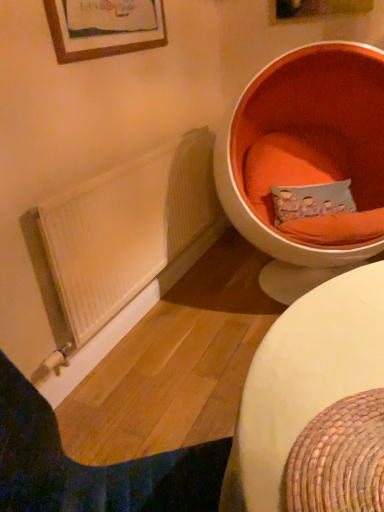
Question: Does orange fabric at right contain white woven table at lower right?

Choices:
 (A) yes
 (B) no

Answer: (B)

Question: Does orange fabric at right appear on the left side of white woven table at lower right?

Choices:
 (A) no
 (B) yes

Answer: (A)

Question: From the image's perspective, is orange fabric at right below white woven table at lower right?

Choices:
 (A) yes
 (B) no

Answer: (B)

Question: Is orange fabric at right smaller than white woven table at lower right?

Choices:
 (A) yes
 (B) no

Answer: (B)

Question: From the image's perspective, is orange fabric at right on white woven table at lower right?

Choices:
 (A) no
 (B) yes

Answer: (B)

Question: Is orange fabric at right positioned before white woven table at lower right?

Choices:
 (A) yes
 (B) no

Answer: (B)

Question: Is the surface of white wood radiator at lower left in direct contact with orange fabric at right?

Choices:
 (A) no
 (B) yes

Answer: (A)

Question: Is white wood radiator at lower left closer to the viewer compared to orange fabric at right?

Choices:
 (A) yes
 (B) no

Answer: (A)

Question: Is orange fabric at right inside white wood radiator at lower left?

Choices:
 (A) yes
 (B) no

Answer: (B)

Question: Can you confirm if white wood radiator at lower left is thinner than orange fabric at right?

Choices:
 (A) yes
 (B) no

Answer: (A)

Question: From the image's perspective, does white wood radiator at lower left appear lower than orange fabric at right?

Choices:
 (A) no
 (B) yes

Answer: (B)

Question: From a real-world perspective, is white wood radiator at lower left beneath orange fabric at right?

Choices:
 (A) yes
 (B) no

Answer: (A)

Question: From the image's perspective, is orange fabric pillow at upper right located beneath white woven table at lower right?

Choices:
 (A) no
 (B) yes

Answer: (A)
————————
### GIVEN PROBLEM
Please reproduce the listing above with "white wood radiator" switched to "white metal radiator" everywhere and nothing else changed. Leave the pictures out.

### OUTPUT BELOW
Question: Does orange fabric at right contain white woven table at lower right?

Choices:
 (A) yes
 (B) no

Answer: (B)

Question: Does orange fabric at right appear on the left side of white woven table at lower right?

Choices:
 (A) no
 (B) yes

Answer: (A)

Question: From the image's perspective, is orange fabric at right below white woven table at lower right?

Choices:
 (A) yes
 (B) no

Answer: (B)

Question: Is orange fabric at right smaller than white woven table at lower right?

Choices:
 (A) yes
 (B) no

Answer: (B)

Question: From the image's perspective, is orange fabric at right on white woven table at lower right?

Choices:
 (A) no
 (B) yes

Answer: (B)

Question: Is orange fabric at right positioned before white woven table at lower right?

Choices:
 (A) yes
 (B) no

Answer: (B)

Question: Is the surface of white metal radiator at lower left in direct contact with orange fabric at right?

Choices:
 (A) no
 (B) yes

Answer: (A)

Question: Is white metal radiator at lower left closer to the viewer compared to orange fabric at right?

Choices:
 (A) yes
 (B) no

Answer: (A)

Question: Is orange fabric at right inside white metal radiator at lower left?

Choices:
 (A) yes
 (B) no

Answer: (B)

Question: Can you confirm if white metal radiator at lower left is thinner than orange fabric at right?

Choices:
 (A) yes
 (B) no

Answer: (A)

Question: From the image's perspective, does white metal radiator at lower left appear lower than orange fabric at right?

Choices:
 (A) no
 (B) yes

Answer: (B)

Question: From a real-world perspective, is white metal radiator at lower left beneath orange fabric at right?

Choices:
 (A) yes
 (B) no

Answer: (A)

Question: From the image's perspective, is orange fabric pillow at upper right located beneath white woven table at lower right?

Choices:
 (A) no
 (B) yes

Answer: (A)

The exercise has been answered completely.